[[ MATERIAL PROVIDED open ]]

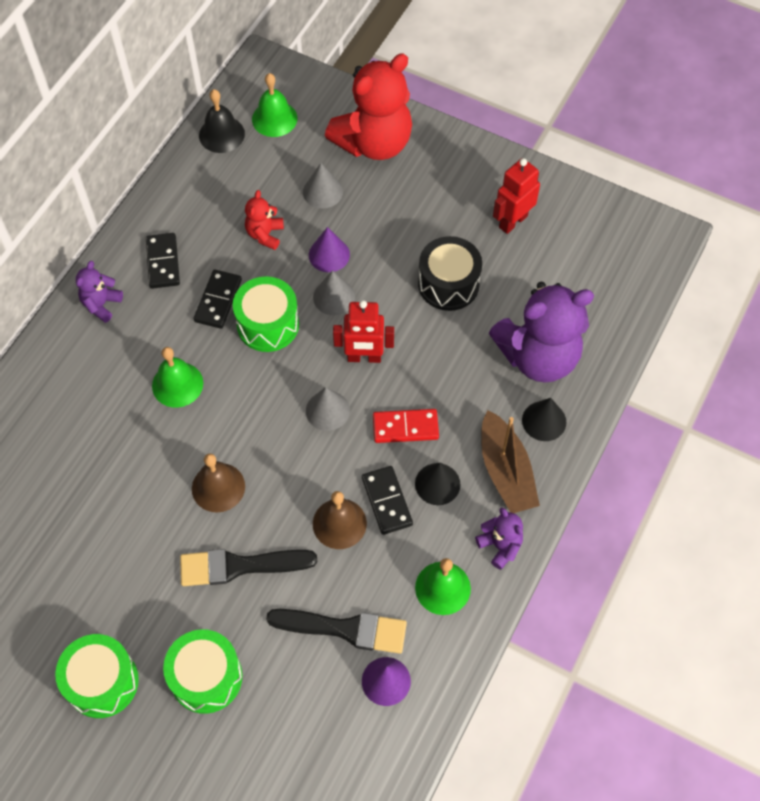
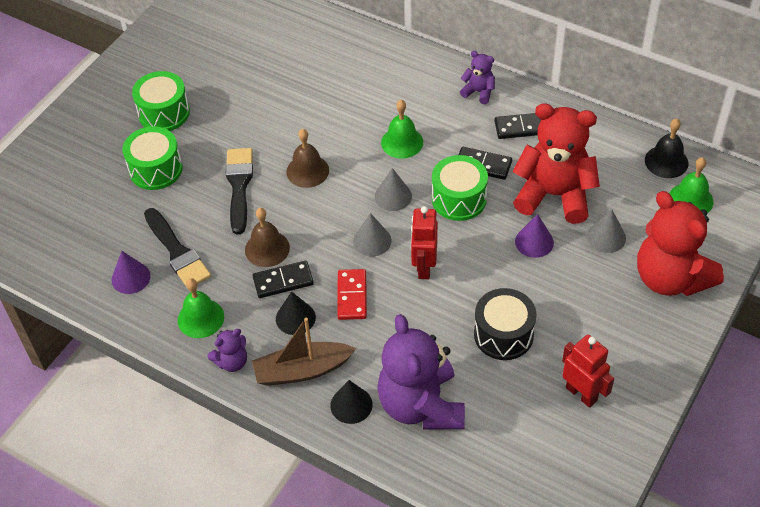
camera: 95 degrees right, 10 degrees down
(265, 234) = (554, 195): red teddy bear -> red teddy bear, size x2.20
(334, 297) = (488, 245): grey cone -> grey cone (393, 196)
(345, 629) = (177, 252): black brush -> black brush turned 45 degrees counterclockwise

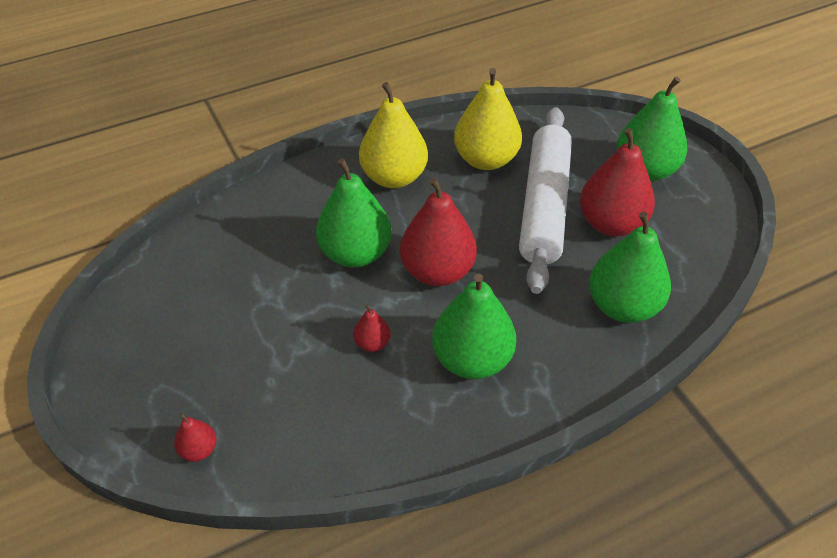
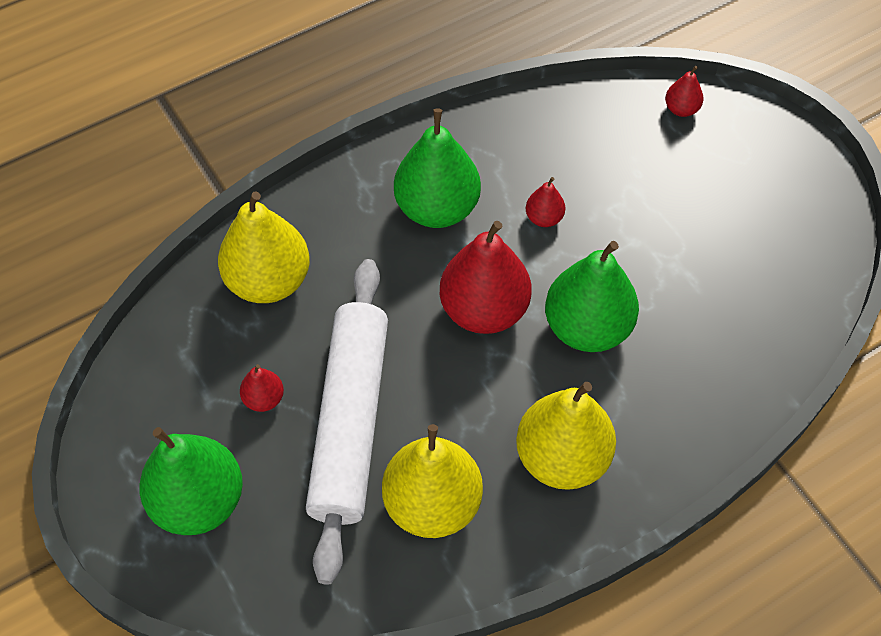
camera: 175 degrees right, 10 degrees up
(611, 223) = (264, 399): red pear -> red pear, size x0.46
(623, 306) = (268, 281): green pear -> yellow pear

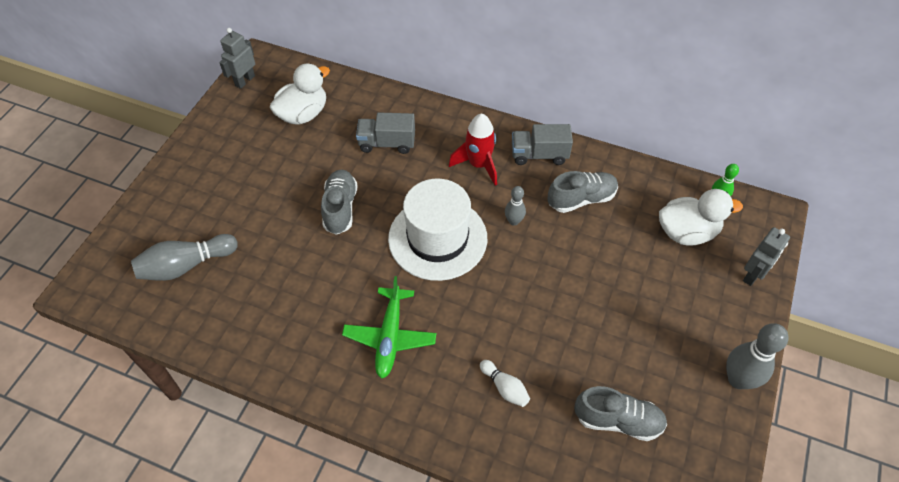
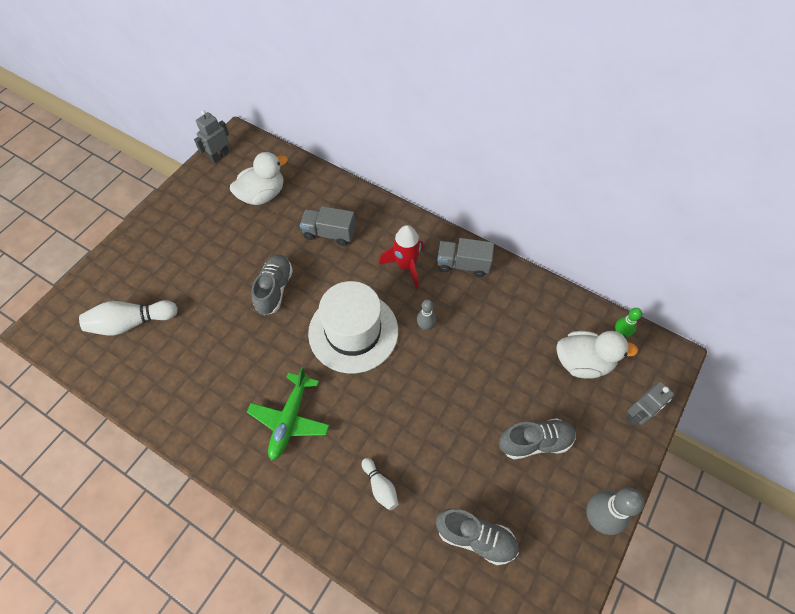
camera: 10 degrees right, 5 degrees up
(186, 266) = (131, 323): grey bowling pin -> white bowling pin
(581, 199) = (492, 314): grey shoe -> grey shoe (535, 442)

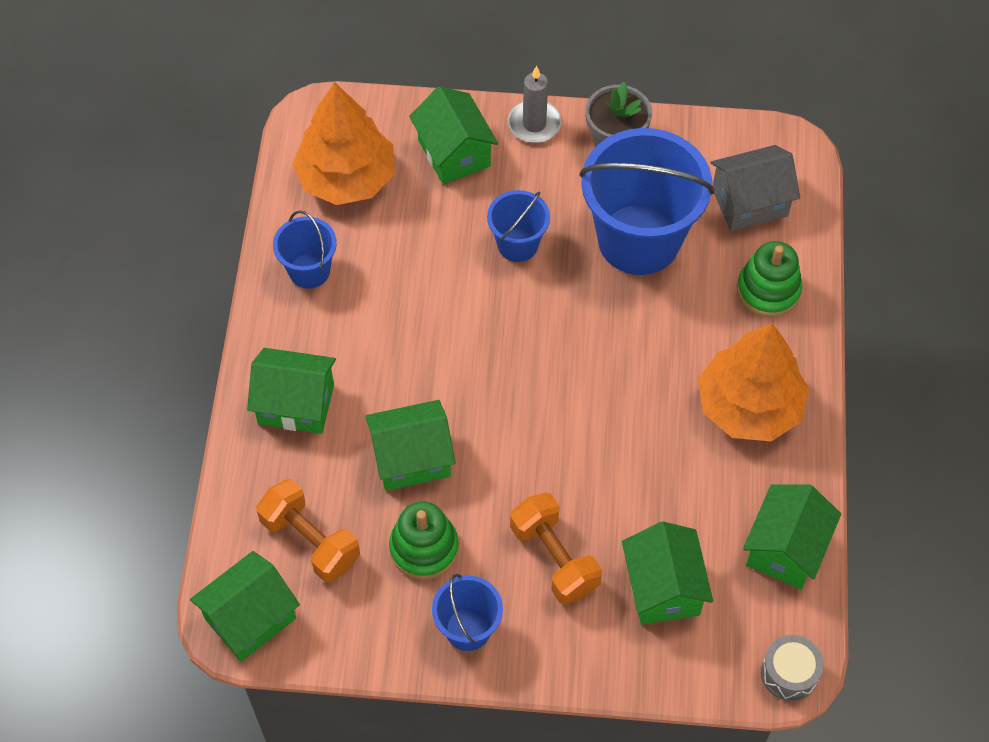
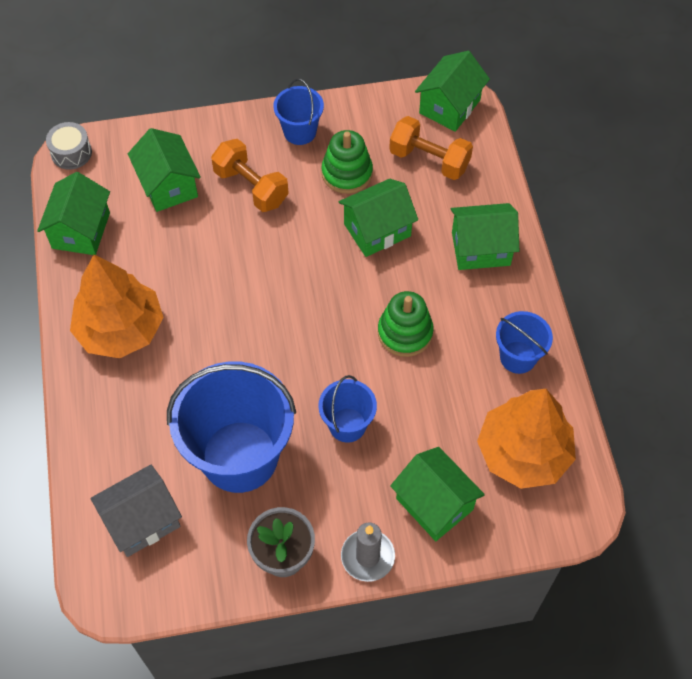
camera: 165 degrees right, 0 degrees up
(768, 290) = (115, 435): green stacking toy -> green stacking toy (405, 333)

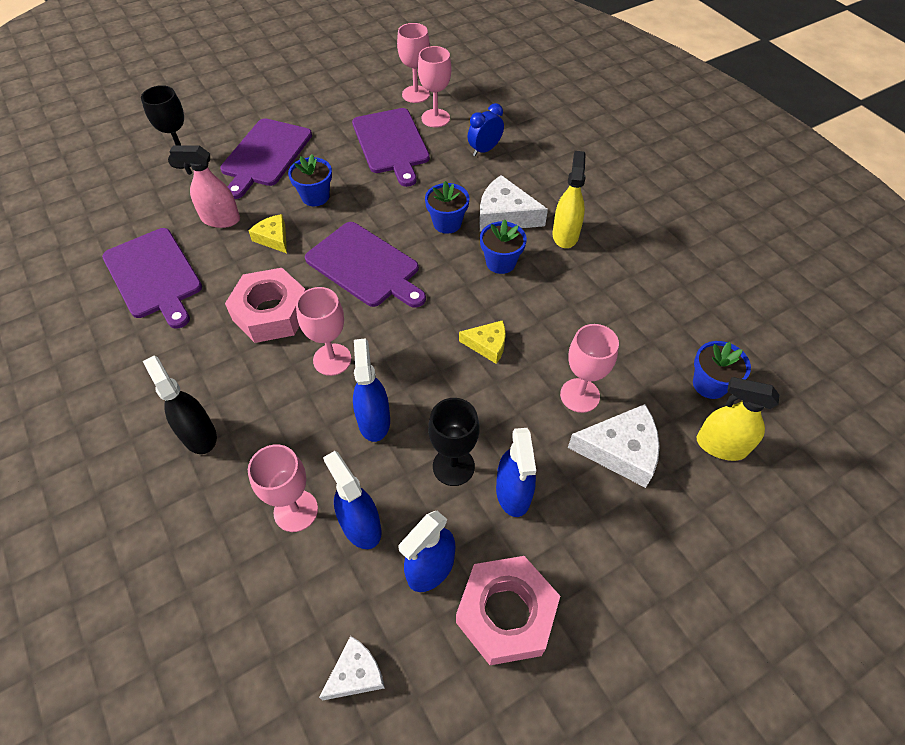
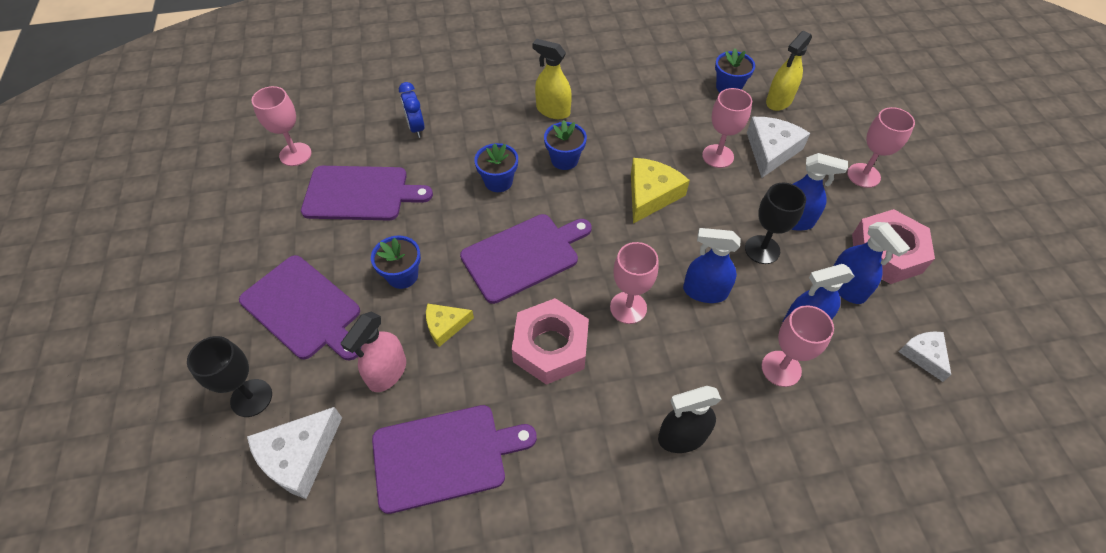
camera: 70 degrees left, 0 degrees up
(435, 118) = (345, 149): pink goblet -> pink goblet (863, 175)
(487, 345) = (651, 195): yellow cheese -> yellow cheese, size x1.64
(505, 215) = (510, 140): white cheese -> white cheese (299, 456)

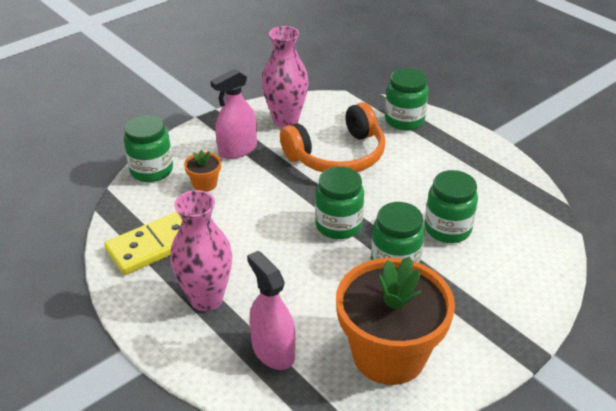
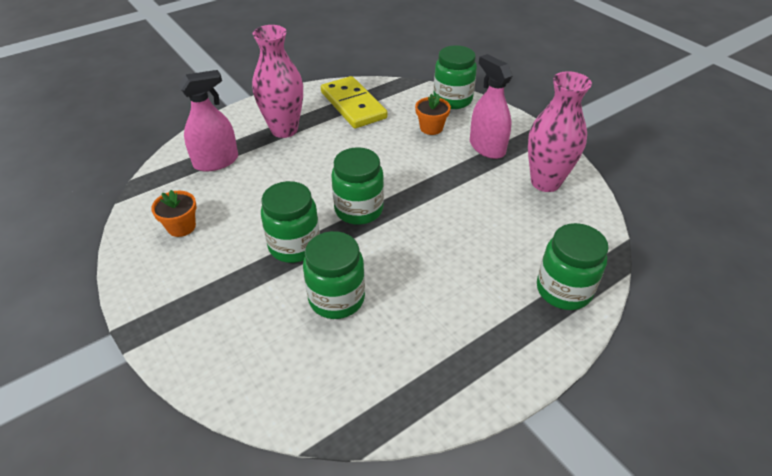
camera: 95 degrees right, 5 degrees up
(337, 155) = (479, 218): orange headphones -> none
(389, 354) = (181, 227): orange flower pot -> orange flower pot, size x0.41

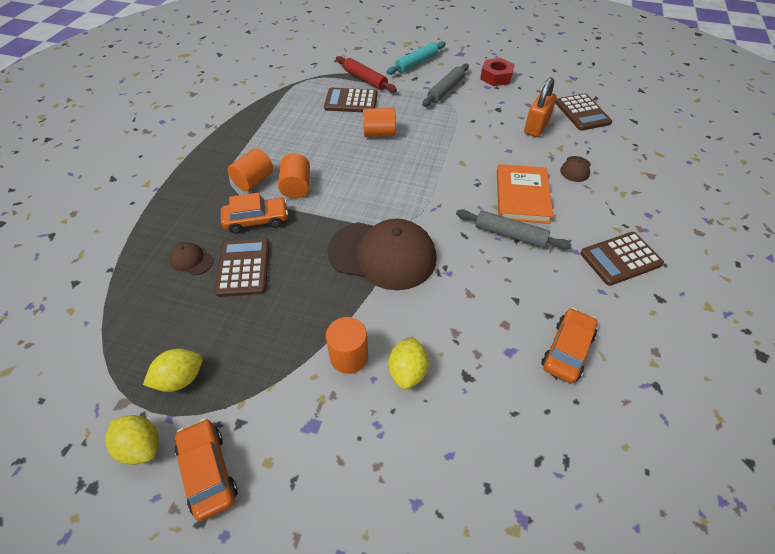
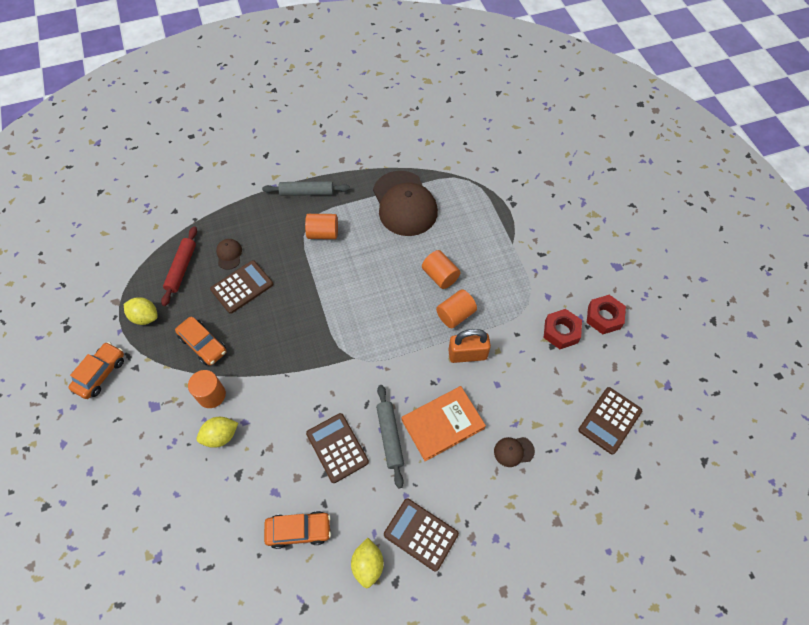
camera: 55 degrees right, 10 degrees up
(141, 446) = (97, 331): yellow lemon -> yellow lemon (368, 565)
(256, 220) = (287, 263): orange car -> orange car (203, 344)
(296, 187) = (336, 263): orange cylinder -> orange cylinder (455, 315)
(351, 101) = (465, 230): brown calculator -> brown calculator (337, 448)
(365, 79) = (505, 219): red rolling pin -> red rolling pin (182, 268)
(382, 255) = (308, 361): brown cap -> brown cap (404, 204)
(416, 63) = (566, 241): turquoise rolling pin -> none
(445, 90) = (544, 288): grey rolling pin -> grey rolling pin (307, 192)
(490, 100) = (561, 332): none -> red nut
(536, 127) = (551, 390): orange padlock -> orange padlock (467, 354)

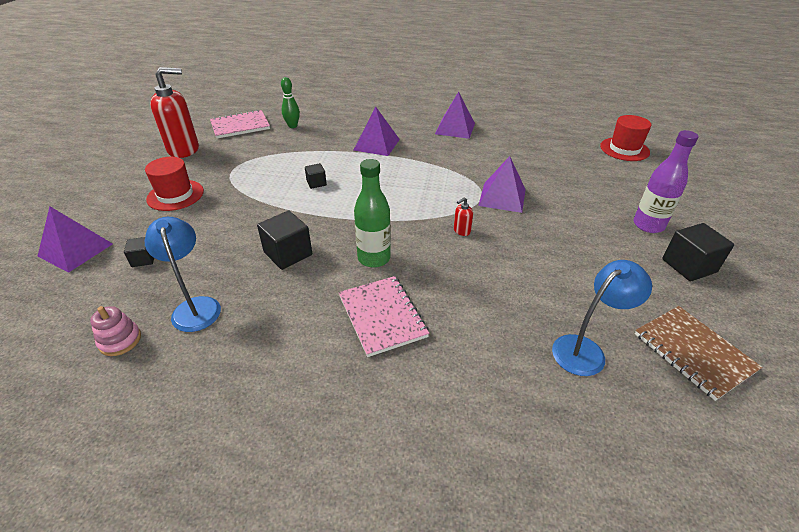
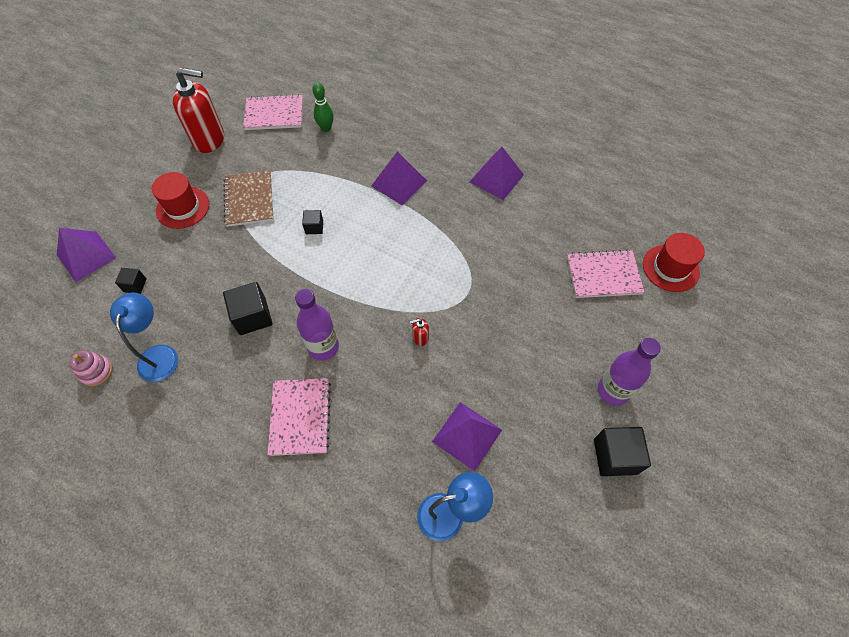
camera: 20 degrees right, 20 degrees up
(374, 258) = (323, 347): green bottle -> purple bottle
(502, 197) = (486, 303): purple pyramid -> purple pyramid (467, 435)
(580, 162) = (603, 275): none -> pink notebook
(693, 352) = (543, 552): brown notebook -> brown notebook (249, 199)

[[ MATERIAL PROVIDED closed ]]

Everything from the first line of the entries through the line that contains "(768, 290) = (115, 435): green" is to be reproduced exactly, except the pictures.

camera: 95 degrees right, 10 degrees down
(265, 234) = (554, 195): red teddy bear -> red teddy bear, size x2.20
(334, 297) = (488, 245): grey cone -> grey cone (393, 196)
(345, 629) = (177, 252): black brush -> black brush turned 45 degrees counterclockwise

camera: 175 degrees right, 10 degrees up
(611, 223) = (264, 399): red pear -> red pear, size x0.46
(623, 306) = (268, 281): green pear -> yellow pear

camera: 10 degrees right, 5 degrees up
(186, 266) = (131, 323): grey bowling pin -> white bowling pin
(581, 199) = (492, 314): grey shoe -> grey shoe (535, 442)

camera: 165 degrees right, 0 degrees up
(768, 290) = (115, 435): green stacking toy -> green stacking toy (405, 333)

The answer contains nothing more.